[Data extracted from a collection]
——

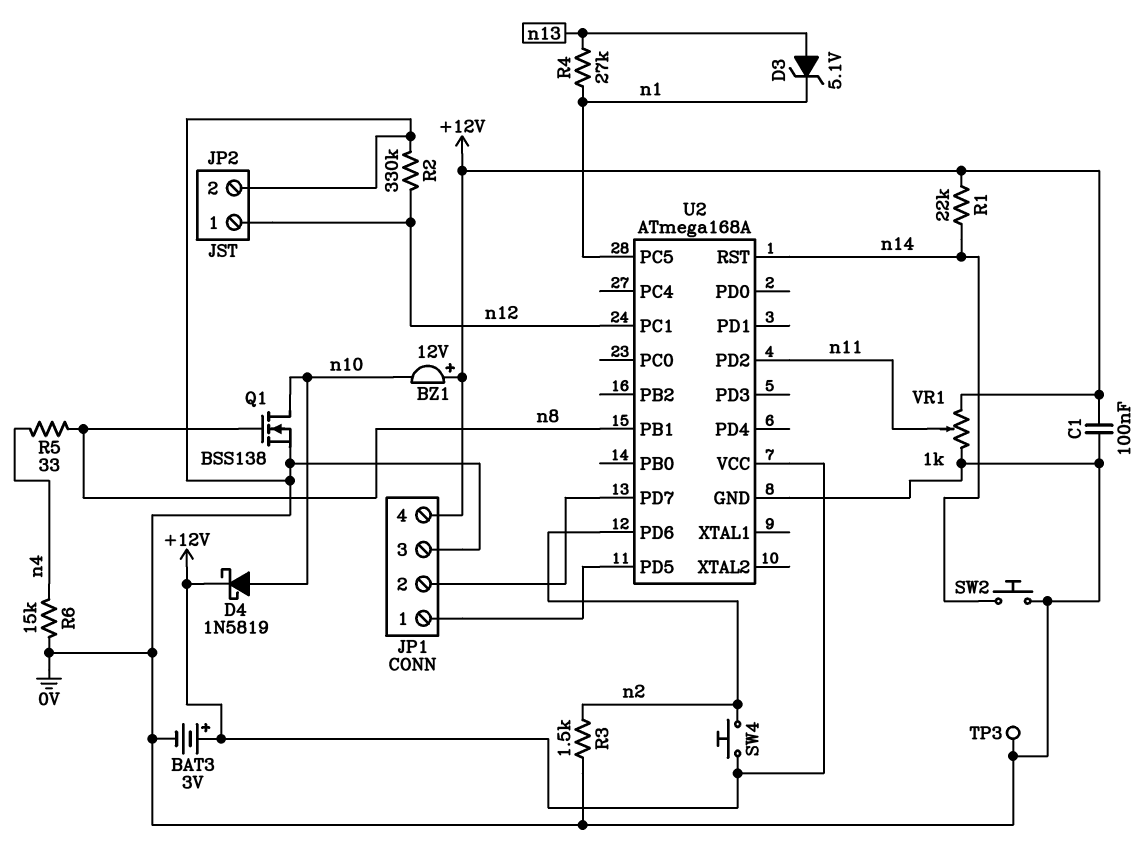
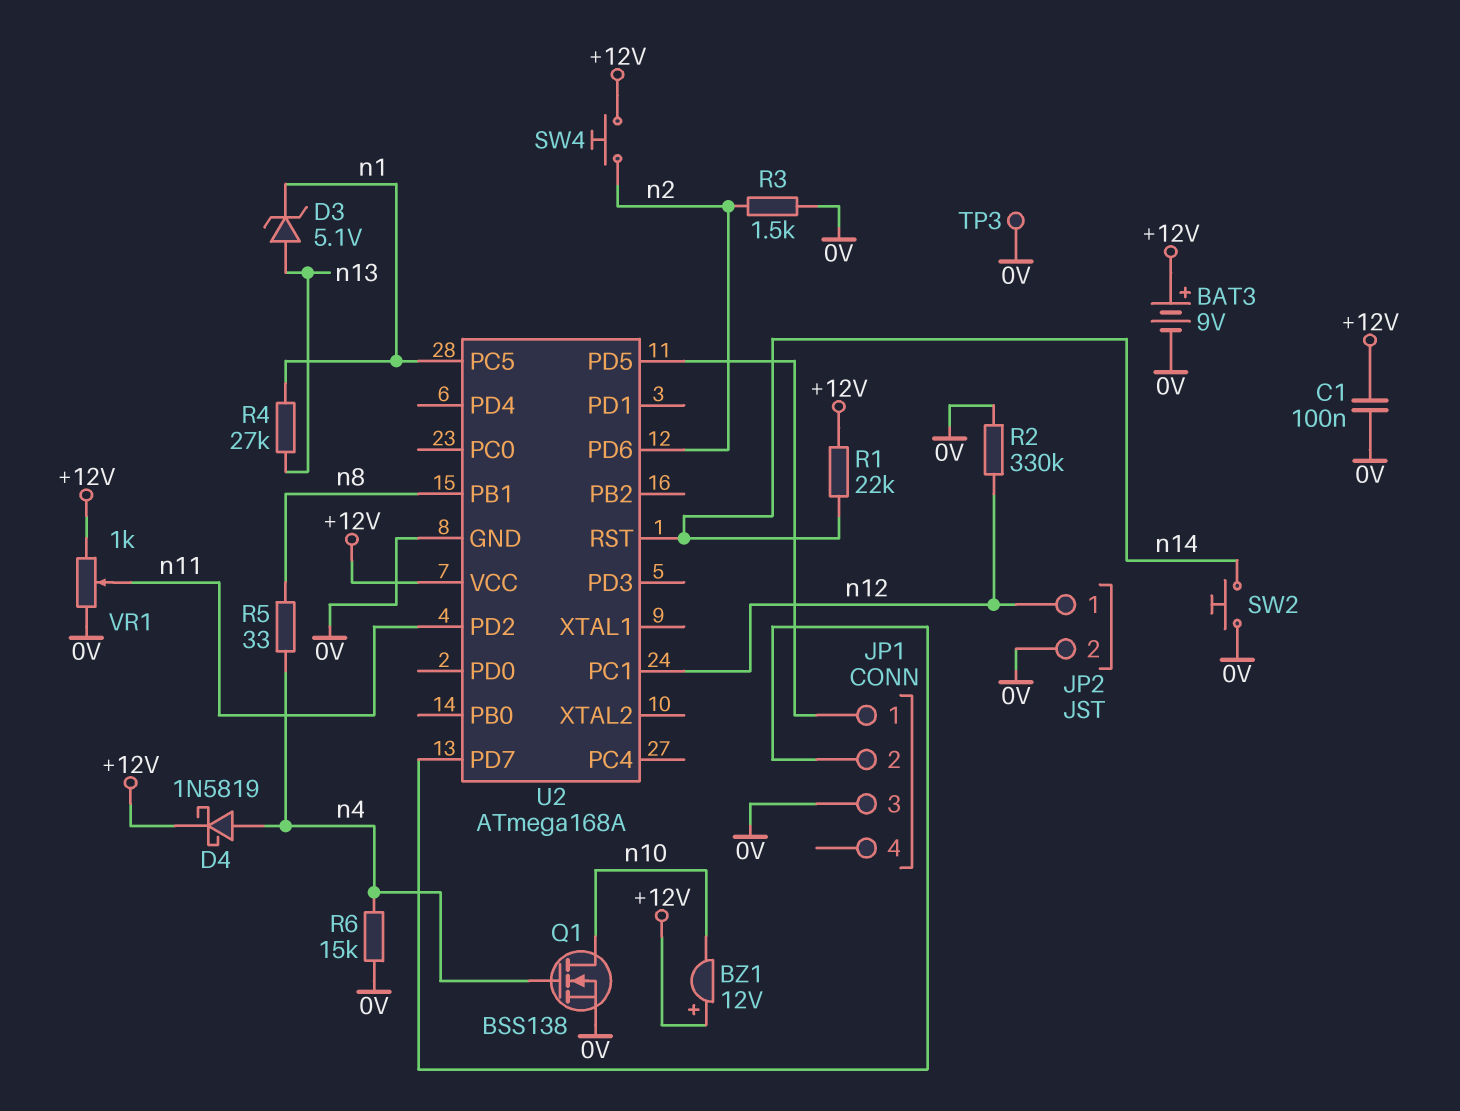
BAT3: 3V (plus +12V, minus 0V) -> 9V (plus +12V, minus 0V)
D4: schottky 1N5819 (A n10, K +12V) -> schottky 1N5819 (A n4, K +12V)
JP1 pin 4: +12V -> none
Q1: NMOS BSS138 (G n8, D n10, S 0V) -> NMOS BSS138 (G n4, D n10, S 0V)

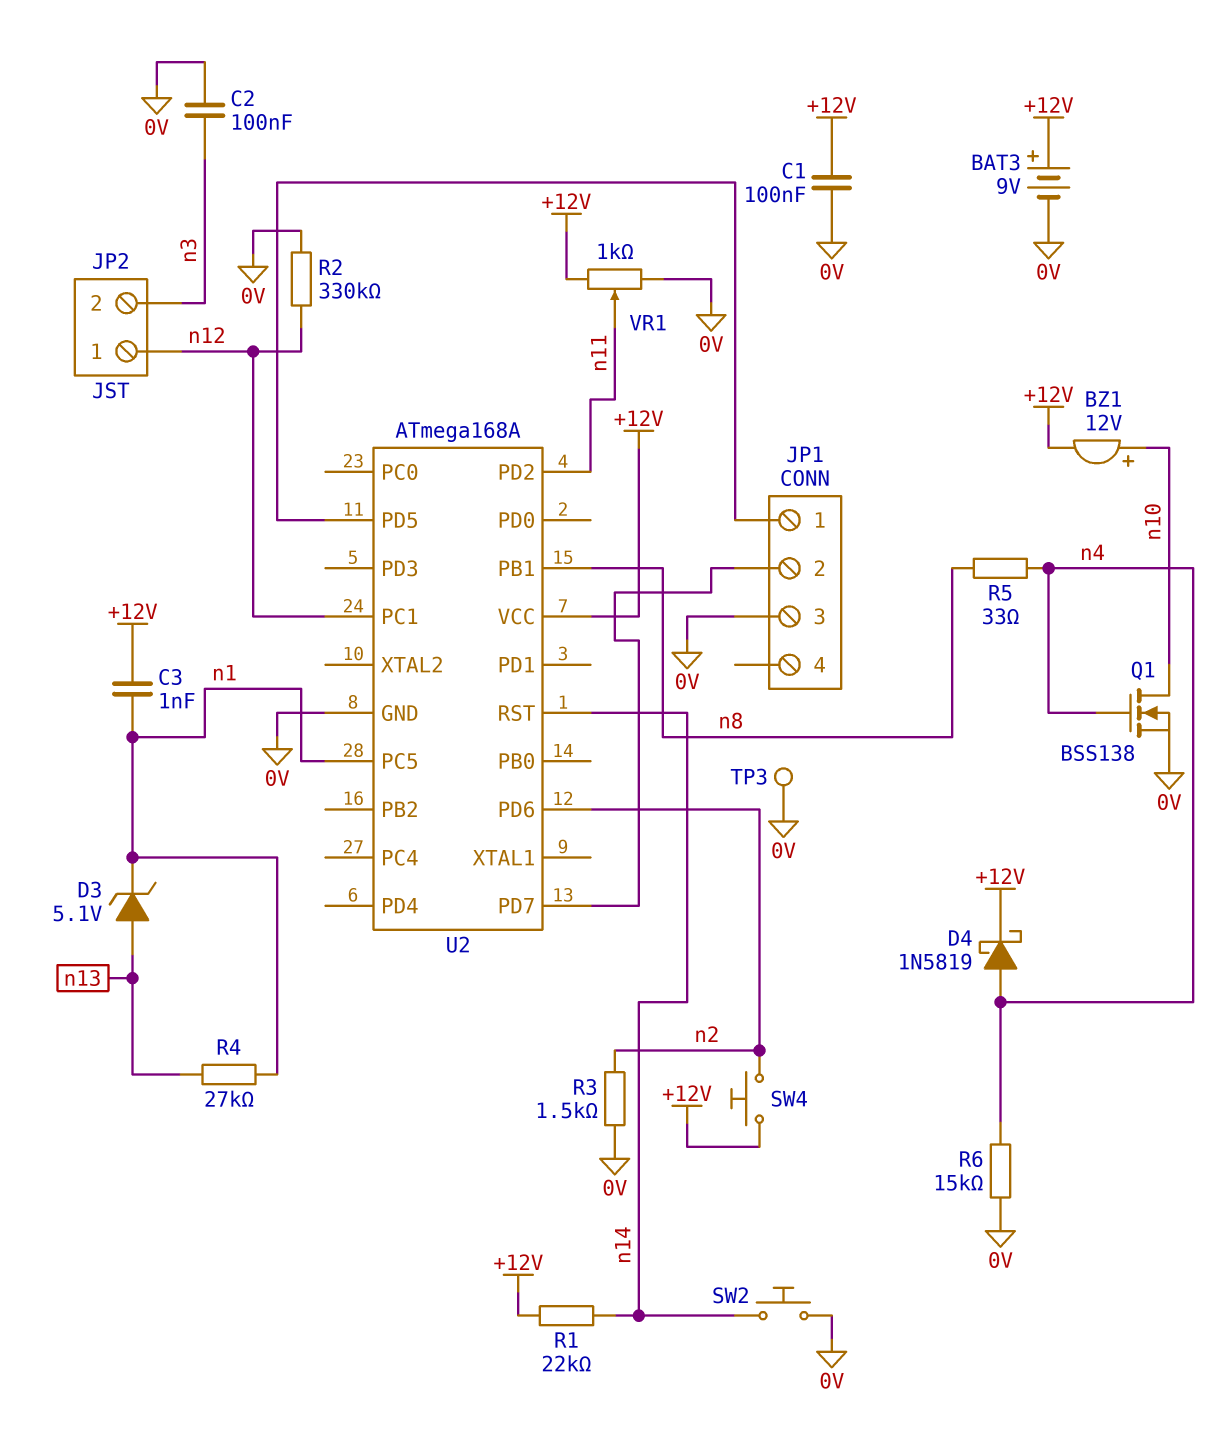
BZ1: buzzer 12V (plus +12V, minus n10) -> buzzer 12V (plus n10, minus +12V)
C2: none -> 100nF (0V, n3)
C3: none -> 1nF (+12V, n1)
JP2 pin 2: 0V -> n3

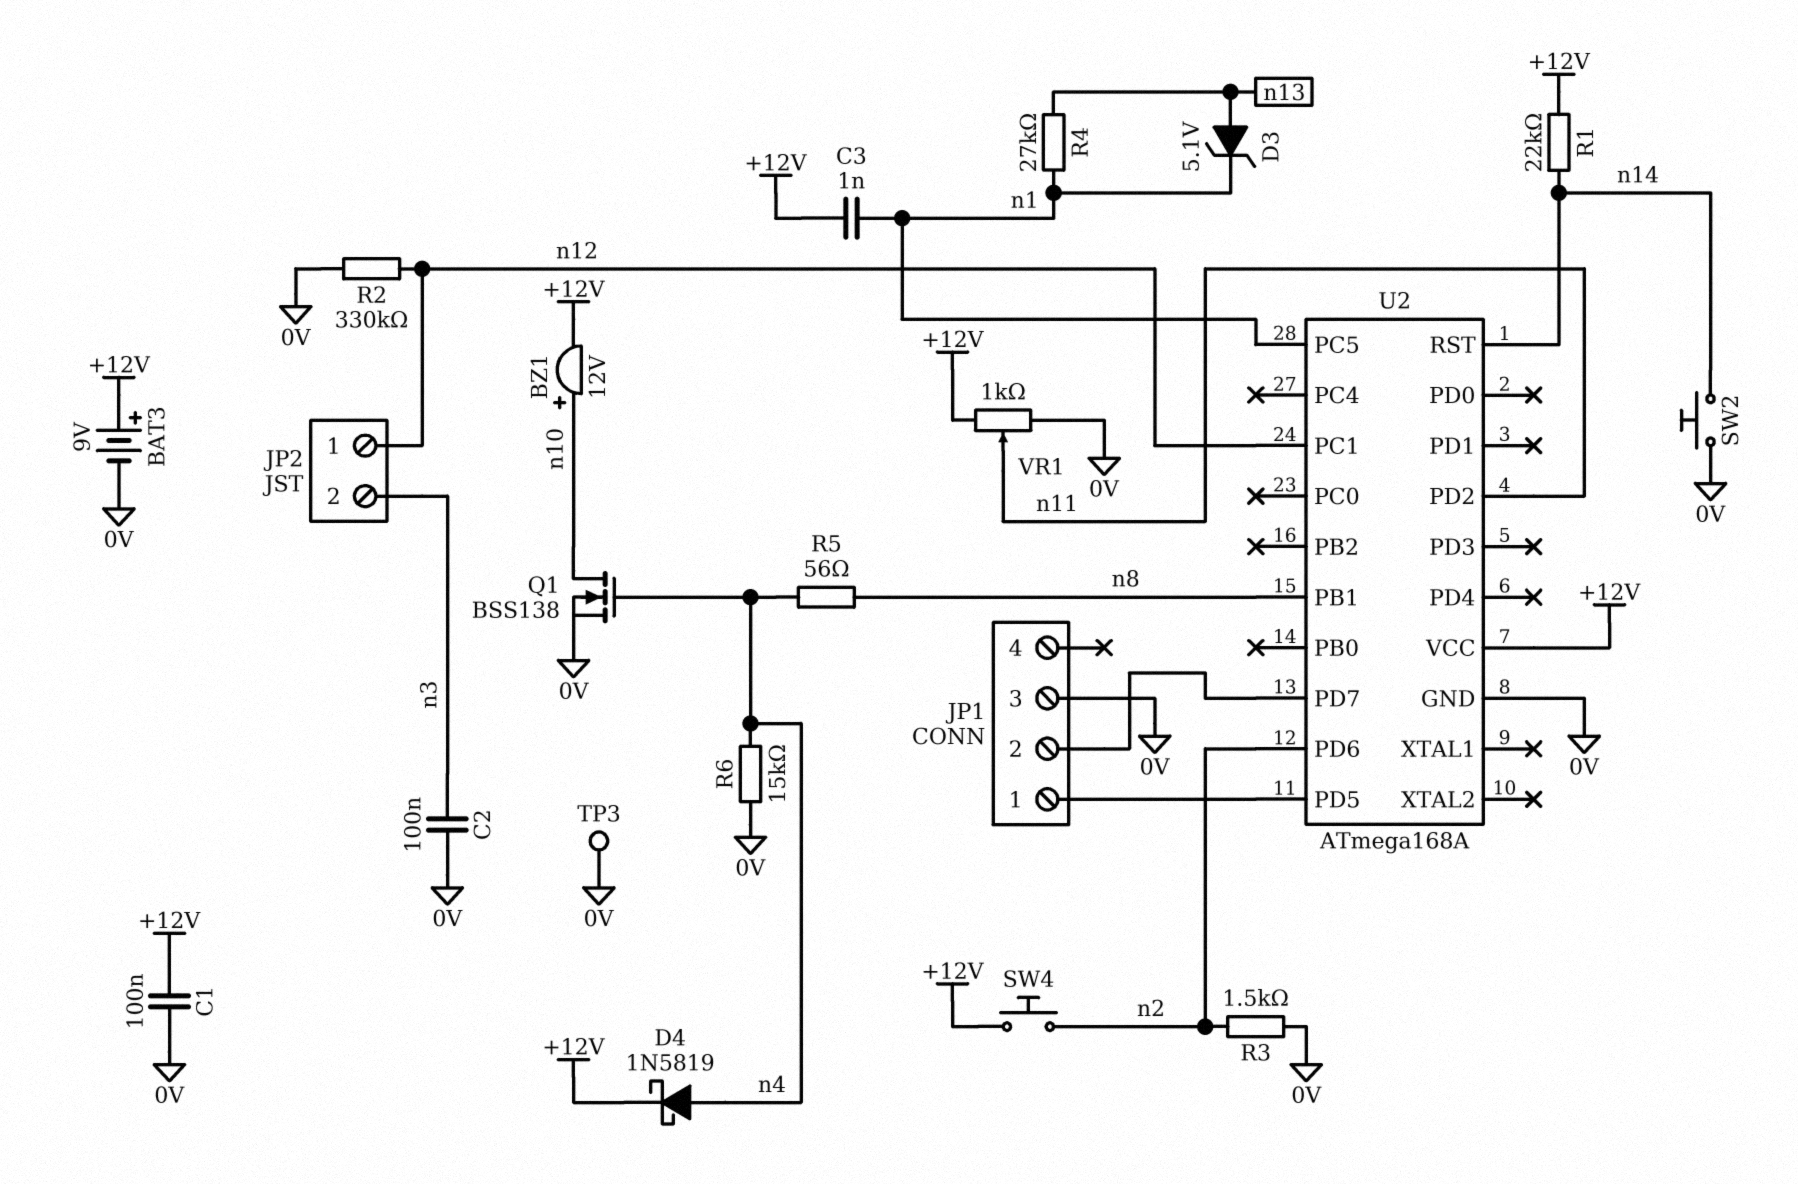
R5: 33 (n4, n8) -> 56 (n4, n8)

——

_Task directions_
Scan the entries for lines holding the string "none", then copy every one of them.

_Your response_
JP1 pin 4: +12V -> none
C2: none -> 100nF (0V, n3)
C3: none -> 1nF (+12V, n1)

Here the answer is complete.